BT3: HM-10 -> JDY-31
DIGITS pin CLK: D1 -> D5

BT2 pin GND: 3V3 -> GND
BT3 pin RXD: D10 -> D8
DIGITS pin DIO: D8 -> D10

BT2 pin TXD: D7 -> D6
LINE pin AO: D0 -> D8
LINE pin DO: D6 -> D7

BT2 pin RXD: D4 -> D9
——————
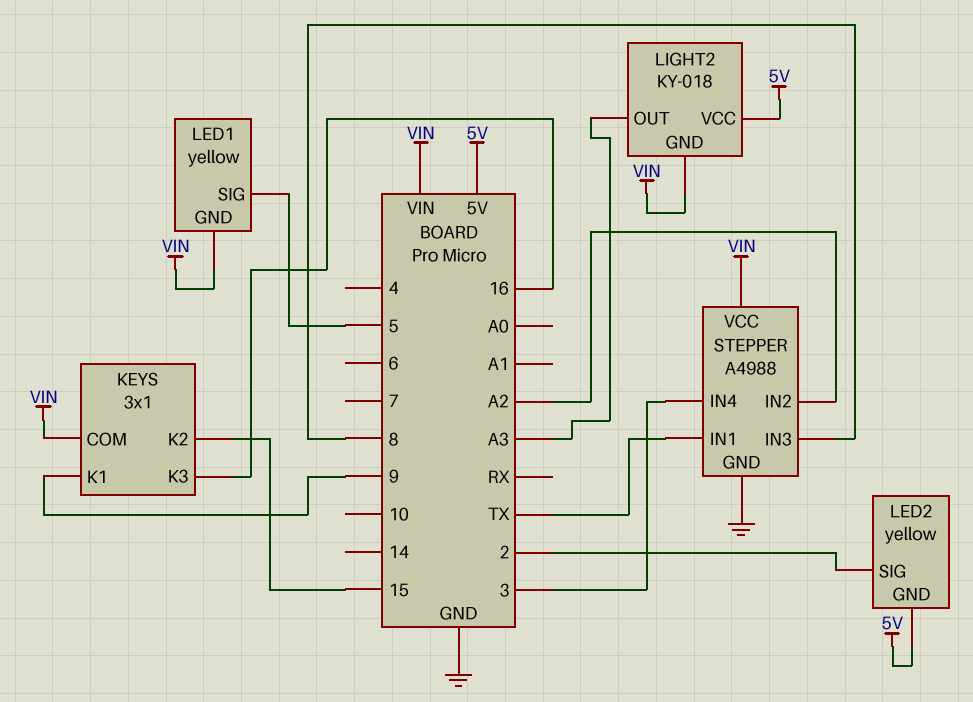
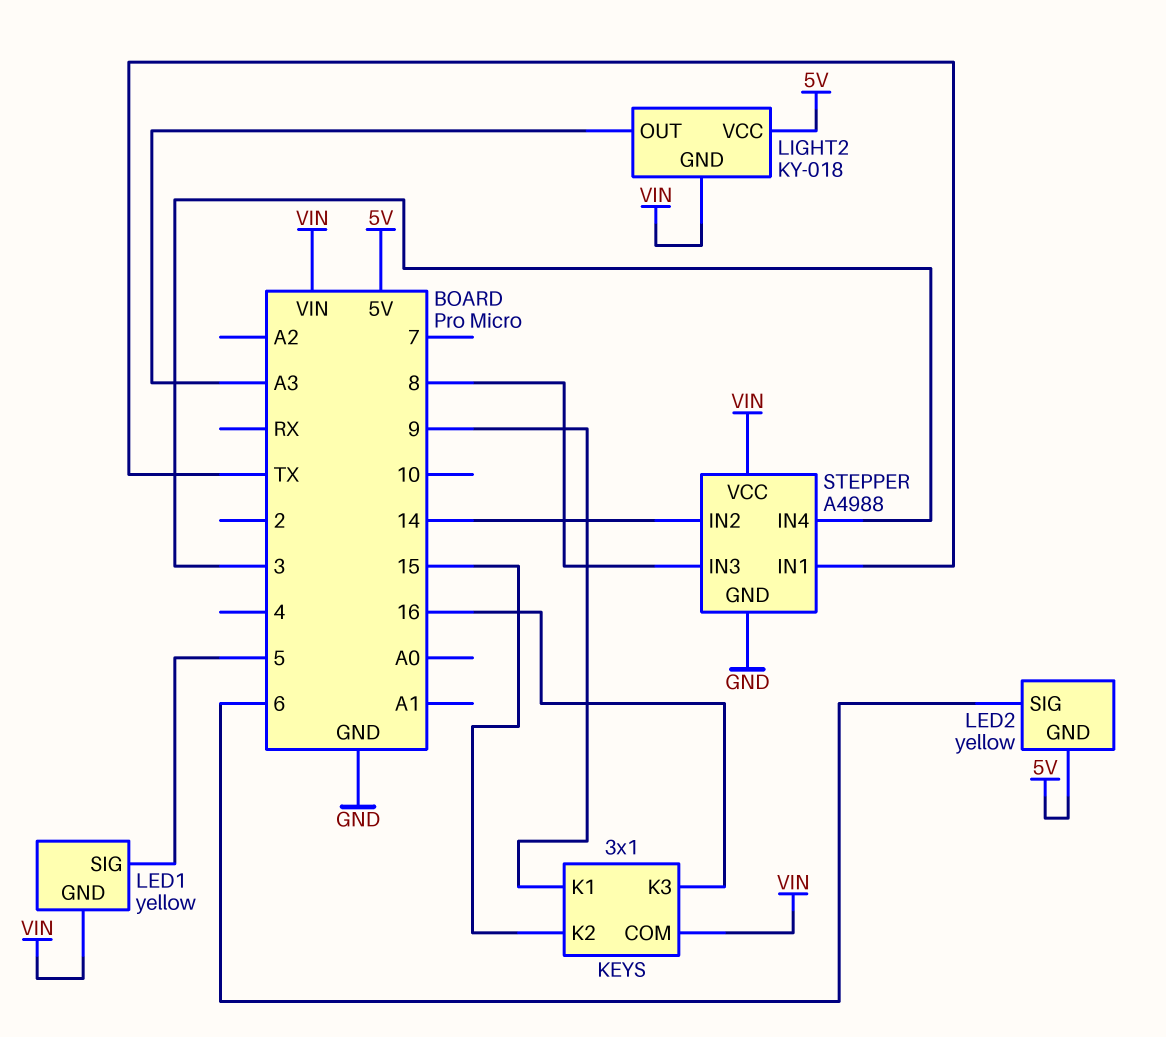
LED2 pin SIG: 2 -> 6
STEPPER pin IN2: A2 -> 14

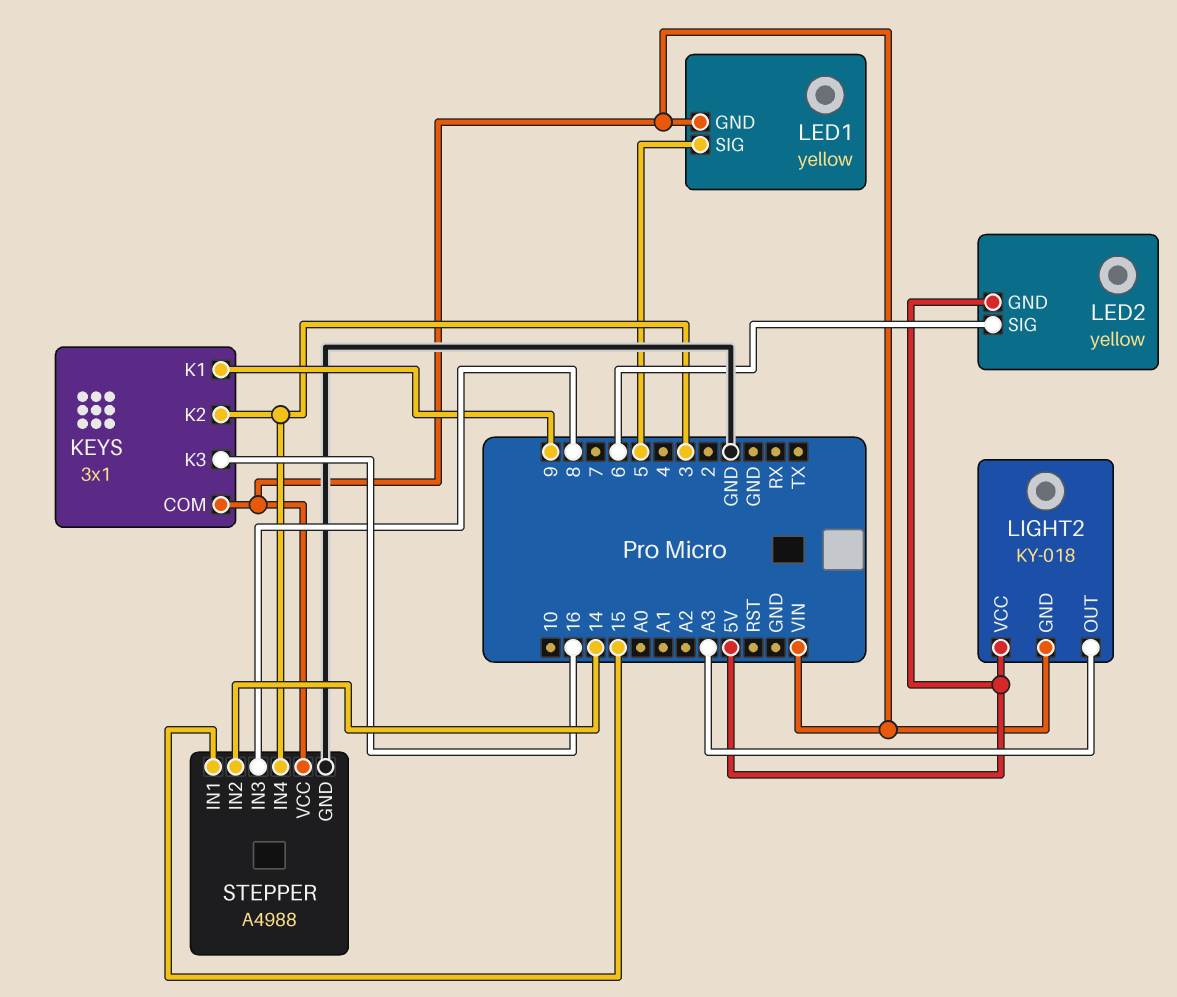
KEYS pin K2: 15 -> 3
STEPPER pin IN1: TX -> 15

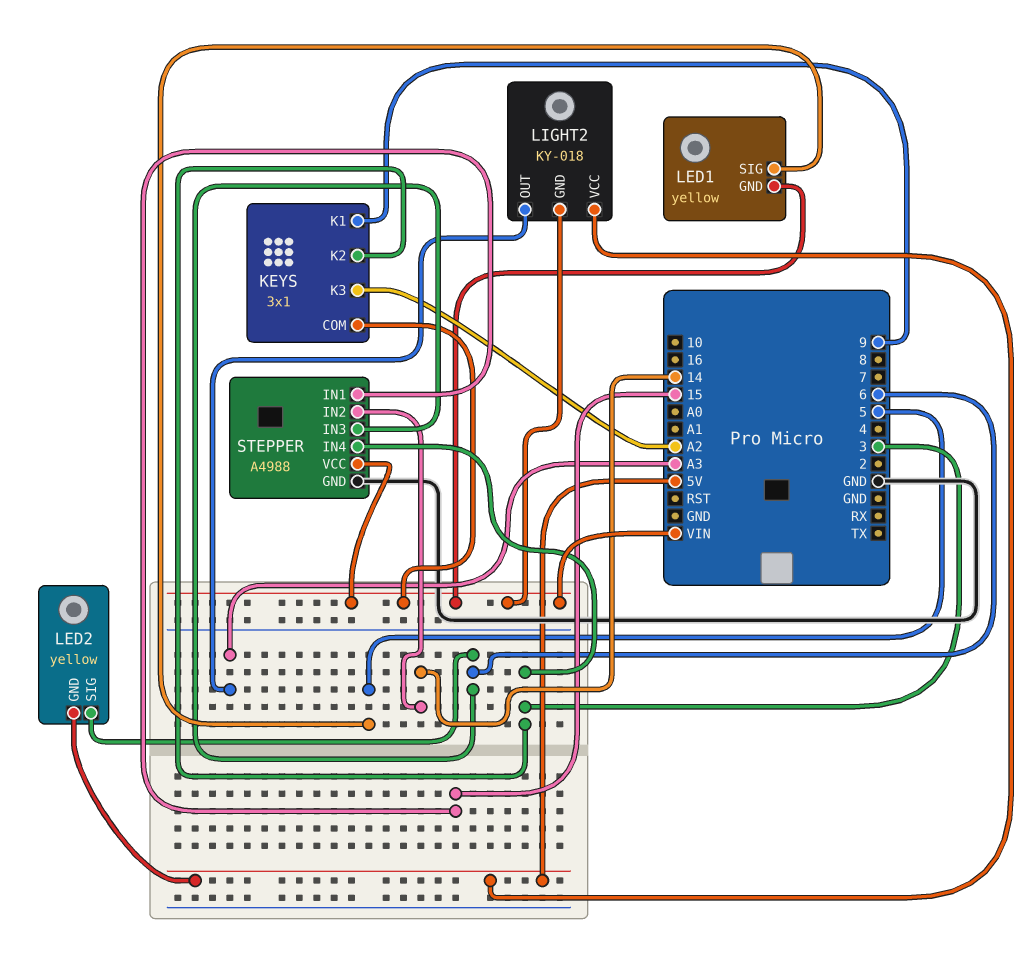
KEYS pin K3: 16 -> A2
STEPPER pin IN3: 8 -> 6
——————
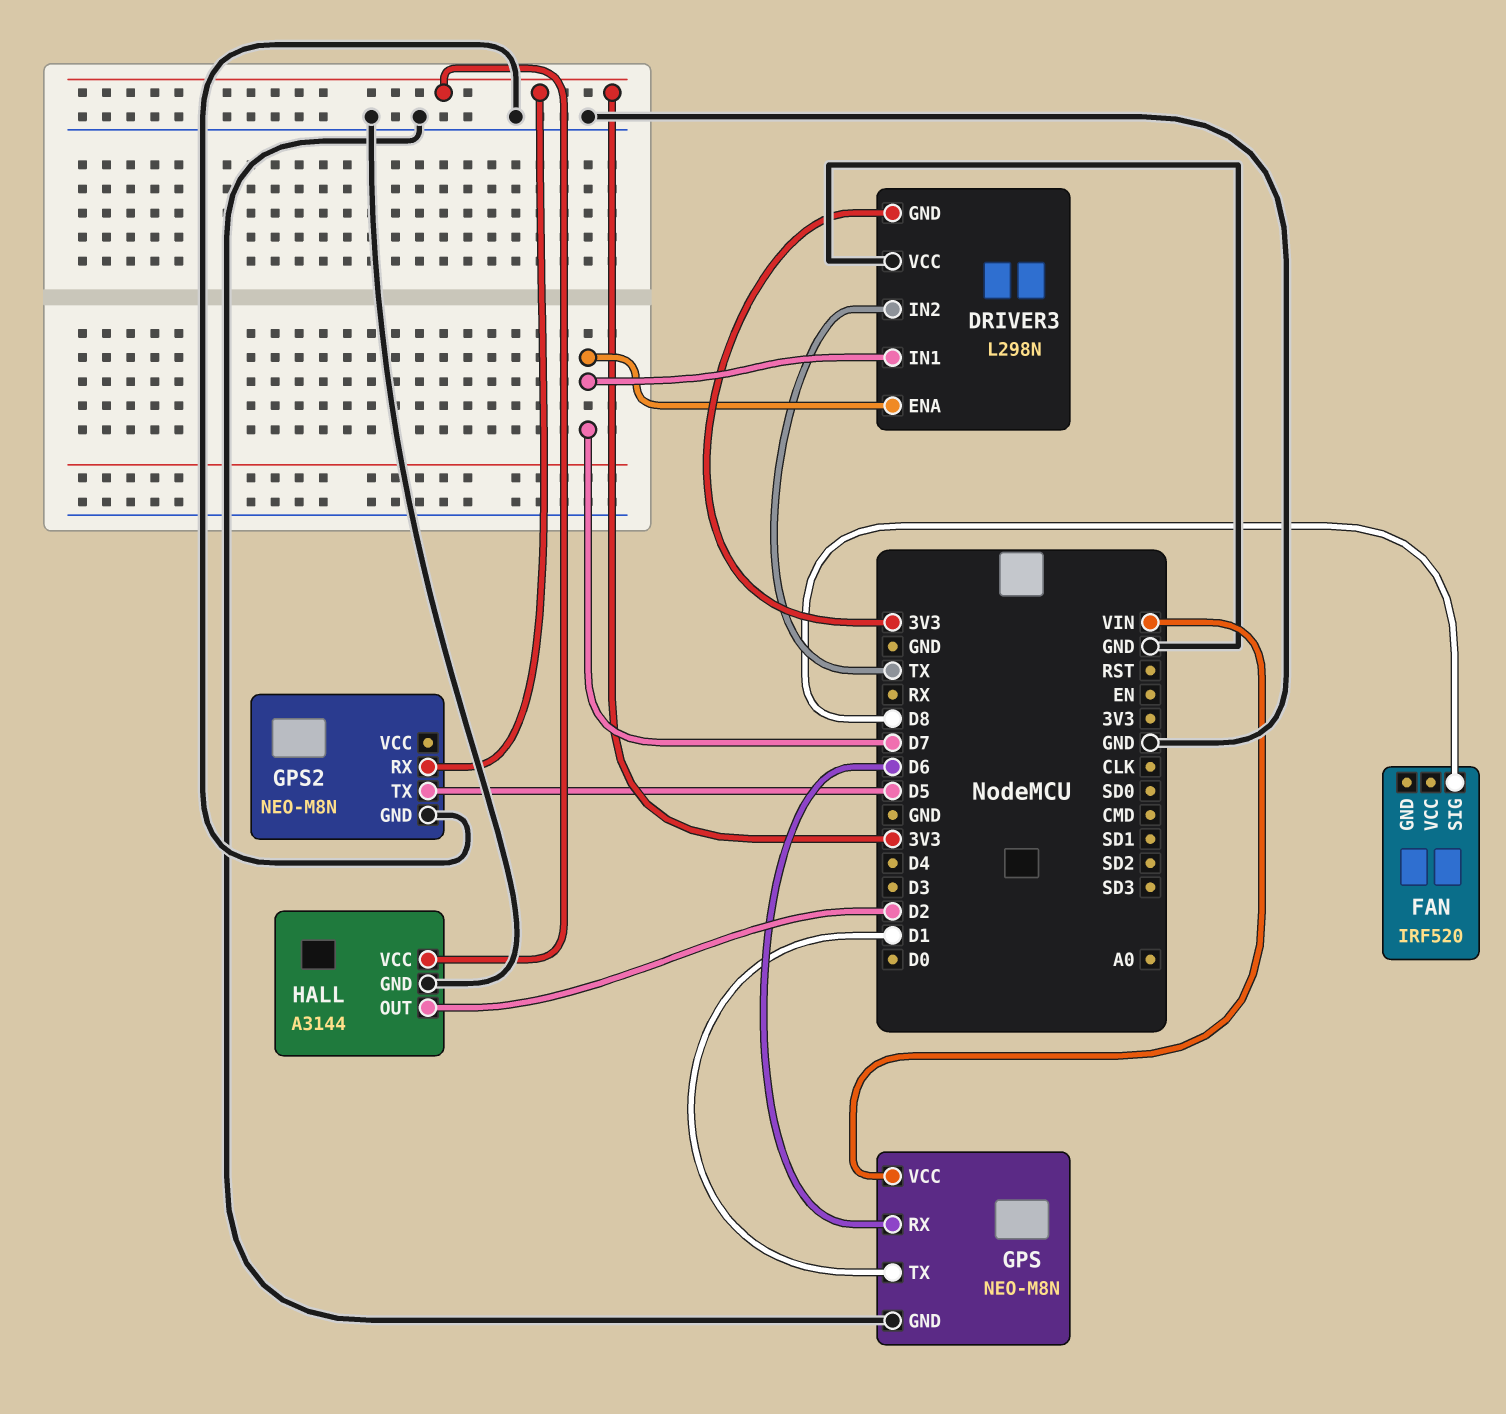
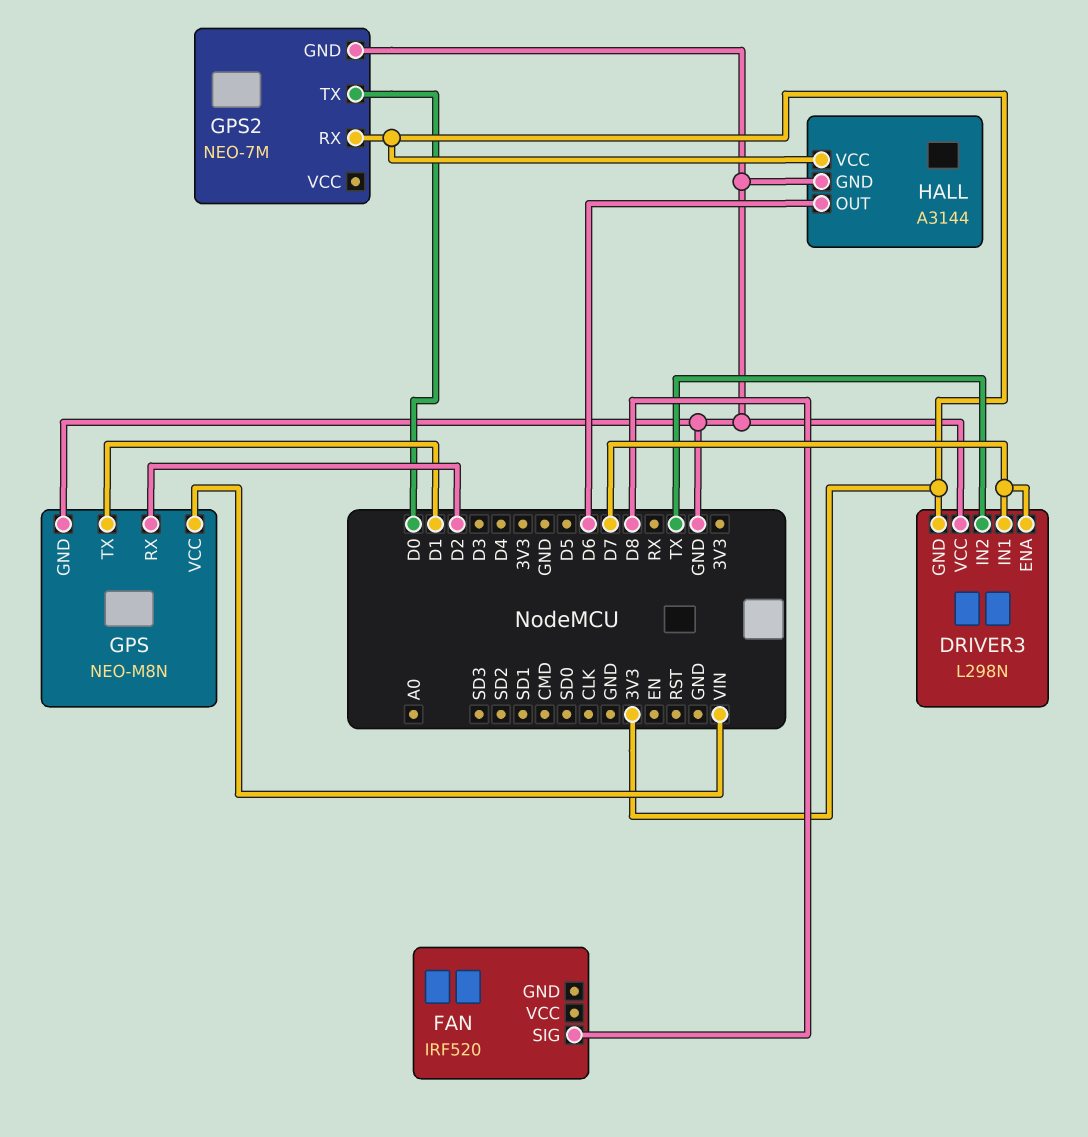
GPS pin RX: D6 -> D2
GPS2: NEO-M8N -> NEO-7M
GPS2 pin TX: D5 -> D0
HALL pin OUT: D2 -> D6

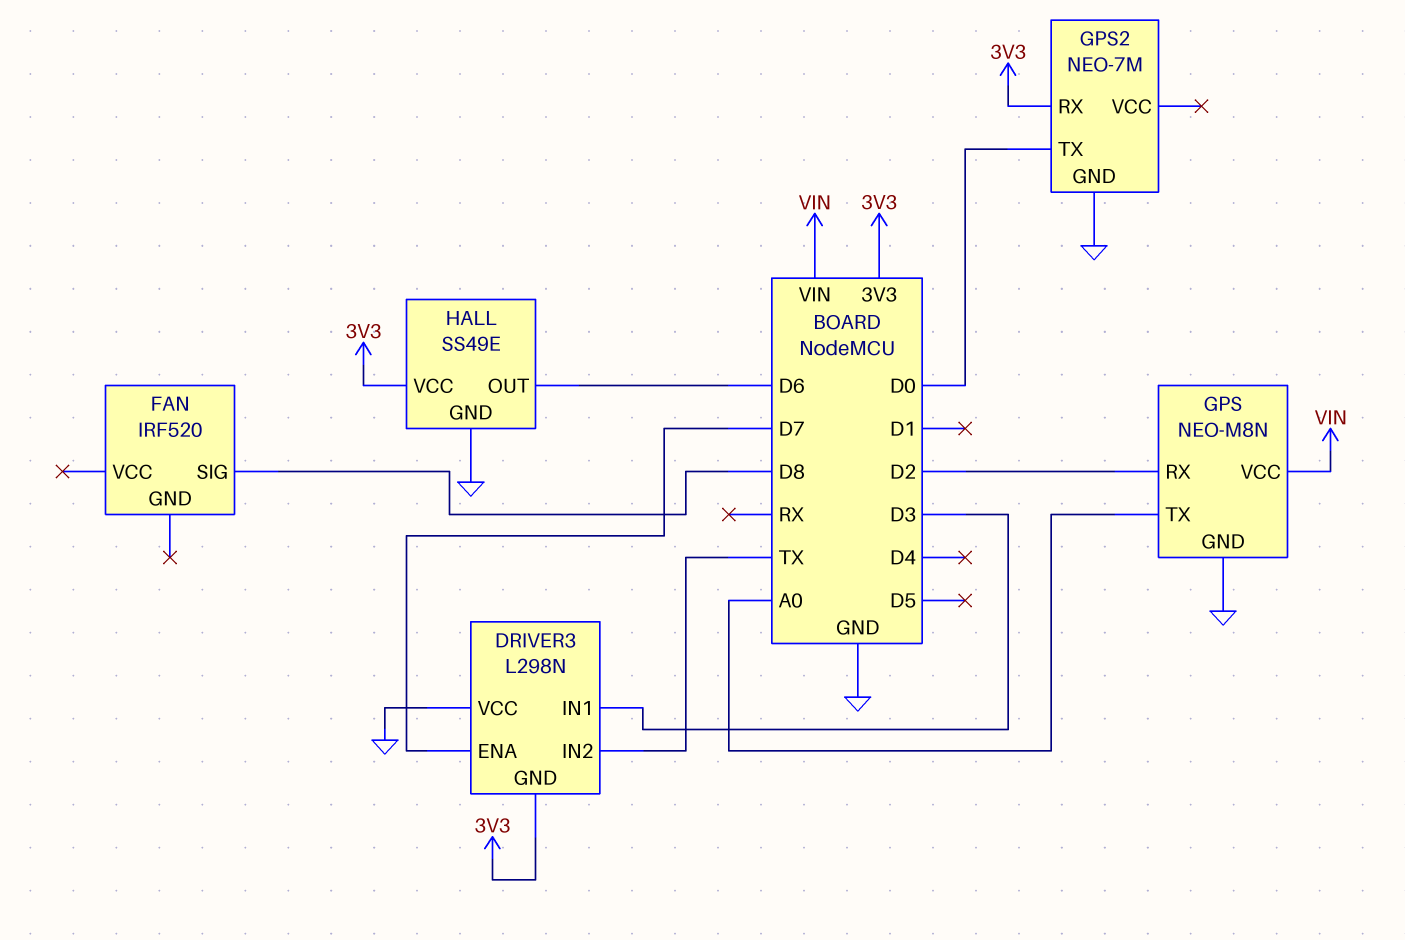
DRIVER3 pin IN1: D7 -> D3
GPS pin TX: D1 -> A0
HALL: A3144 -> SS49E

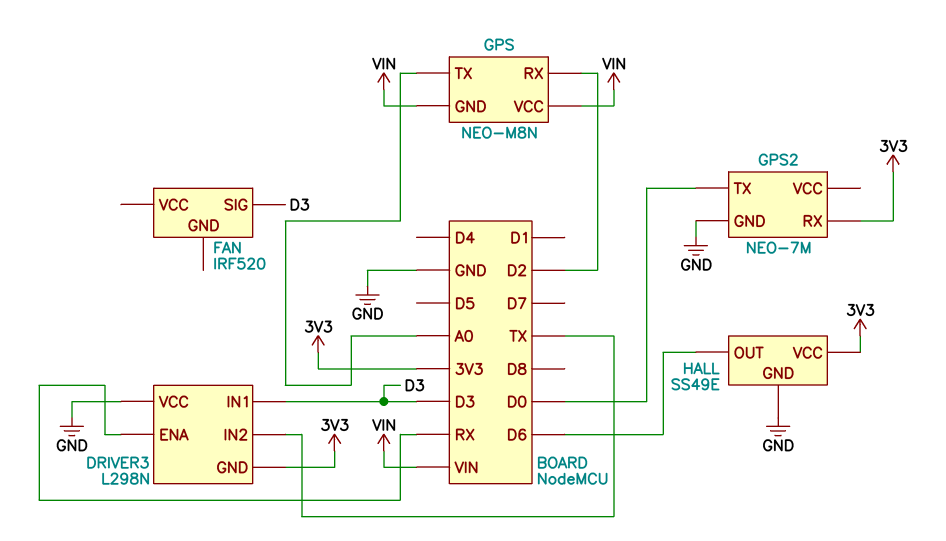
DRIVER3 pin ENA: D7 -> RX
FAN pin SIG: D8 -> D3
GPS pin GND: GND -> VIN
——————
For the string "STEPPER", show each line of the listing where it appears.

ANSWER FOR THE TASK:
STEPPER pin IN2: A2 -> 14
STEPPER pin IN1: TX -> 15
STEPPER pin IN3: 8 -> 6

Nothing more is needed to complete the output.